» ASSIGNMENT: Go through the listing beneath this task and return every line that carries the string "rectangle".

» SOURCE MATERIAL:
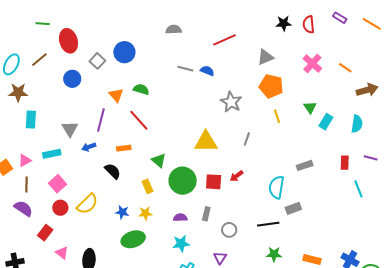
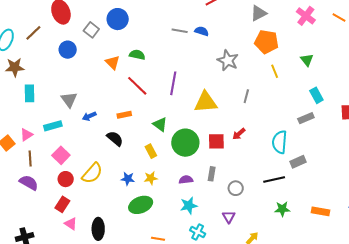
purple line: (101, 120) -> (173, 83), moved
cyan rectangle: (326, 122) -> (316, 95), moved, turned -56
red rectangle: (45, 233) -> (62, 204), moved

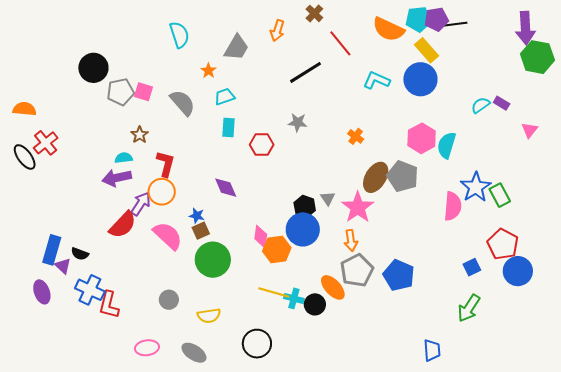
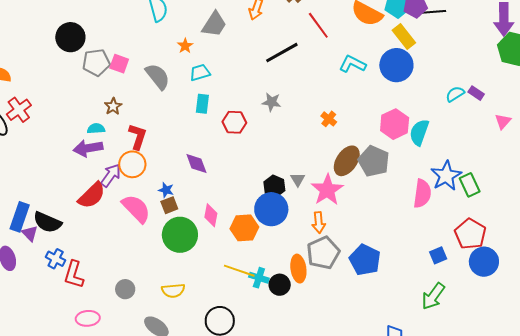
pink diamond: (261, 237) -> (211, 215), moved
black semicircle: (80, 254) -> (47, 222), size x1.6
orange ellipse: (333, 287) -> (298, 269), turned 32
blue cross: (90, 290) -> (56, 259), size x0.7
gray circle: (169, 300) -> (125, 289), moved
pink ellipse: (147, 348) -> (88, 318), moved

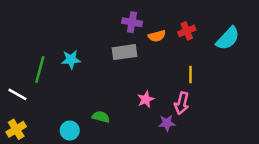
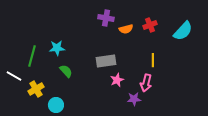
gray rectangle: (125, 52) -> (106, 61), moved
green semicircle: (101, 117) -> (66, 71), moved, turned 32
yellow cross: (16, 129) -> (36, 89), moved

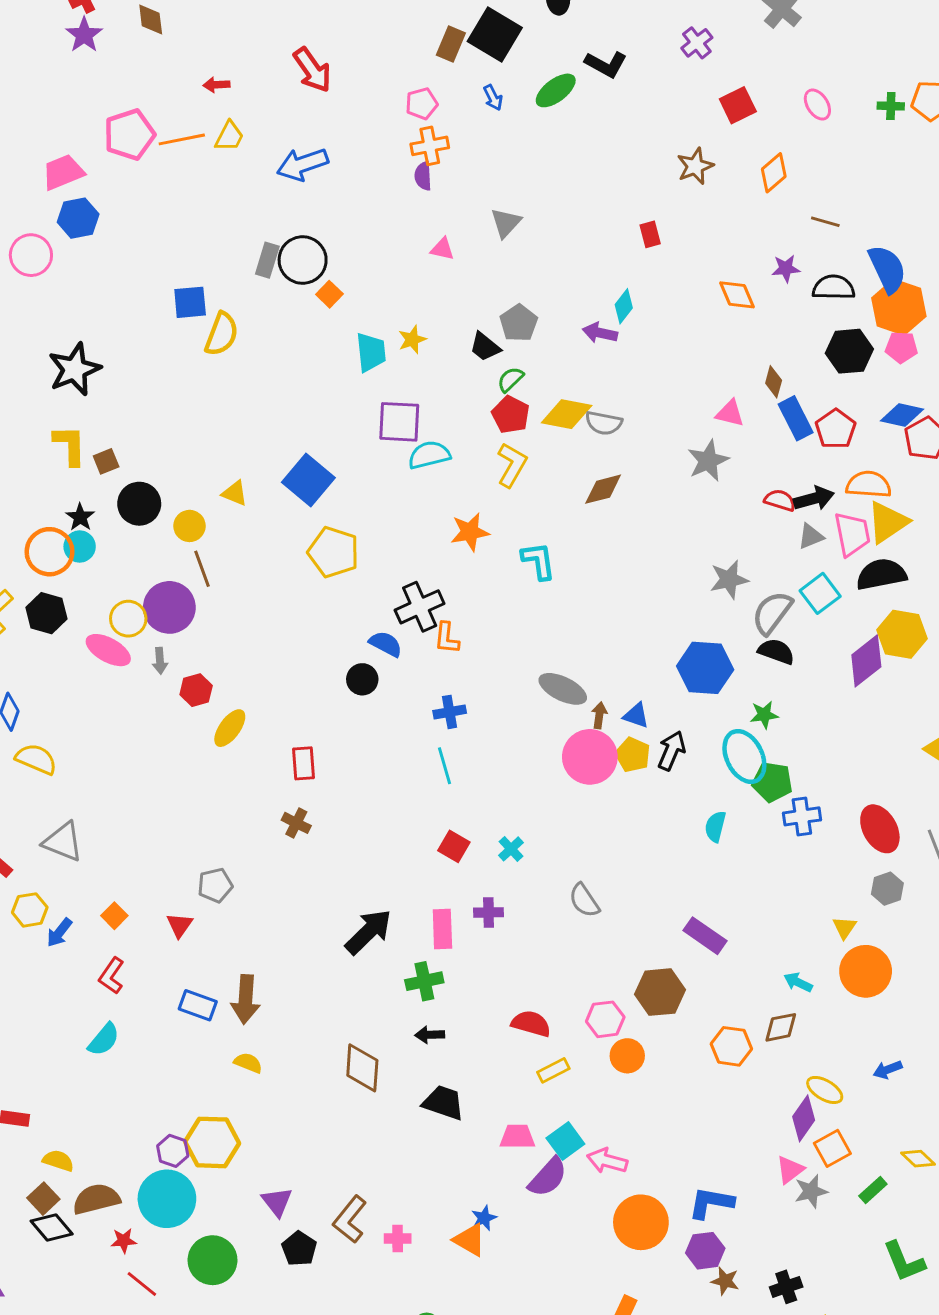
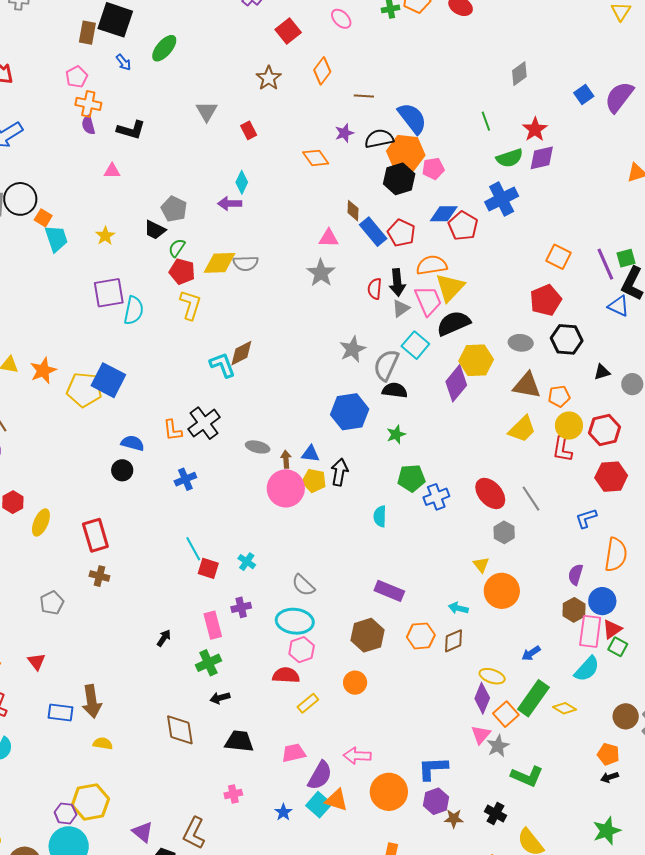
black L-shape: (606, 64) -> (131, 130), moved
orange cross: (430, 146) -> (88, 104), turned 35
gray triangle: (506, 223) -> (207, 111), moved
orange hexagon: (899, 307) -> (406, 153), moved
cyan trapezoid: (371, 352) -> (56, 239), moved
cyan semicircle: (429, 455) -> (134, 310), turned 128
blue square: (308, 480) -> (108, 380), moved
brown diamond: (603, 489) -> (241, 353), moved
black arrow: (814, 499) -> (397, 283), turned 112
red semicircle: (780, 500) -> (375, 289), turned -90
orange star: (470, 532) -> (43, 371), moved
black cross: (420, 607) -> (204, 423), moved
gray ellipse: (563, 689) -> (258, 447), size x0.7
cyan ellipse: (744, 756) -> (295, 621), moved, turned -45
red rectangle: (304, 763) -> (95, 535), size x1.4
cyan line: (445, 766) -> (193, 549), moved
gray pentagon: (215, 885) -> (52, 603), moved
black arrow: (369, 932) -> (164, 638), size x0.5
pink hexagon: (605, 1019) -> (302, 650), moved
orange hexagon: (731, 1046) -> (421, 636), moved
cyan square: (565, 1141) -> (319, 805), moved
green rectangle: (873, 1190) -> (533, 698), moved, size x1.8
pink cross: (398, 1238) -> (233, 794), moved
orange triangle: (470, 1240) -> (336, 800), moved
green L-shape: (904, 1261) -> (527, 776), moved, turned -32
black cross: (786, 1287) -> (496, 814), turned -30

» RESULT OF THIS TASK:
cyan rectangle: (326, 122) -> (316, 95), moved, turned -56
red rectangle: (45, 233) -> (62, 204), moved
gray rectangle: (125, 52) -> (106, 61), moved
red rectangle: (304, 763) -> (95, 535), size x1.4
green rectangle: (873, 1190) -> (533, 698), moved, size x1.8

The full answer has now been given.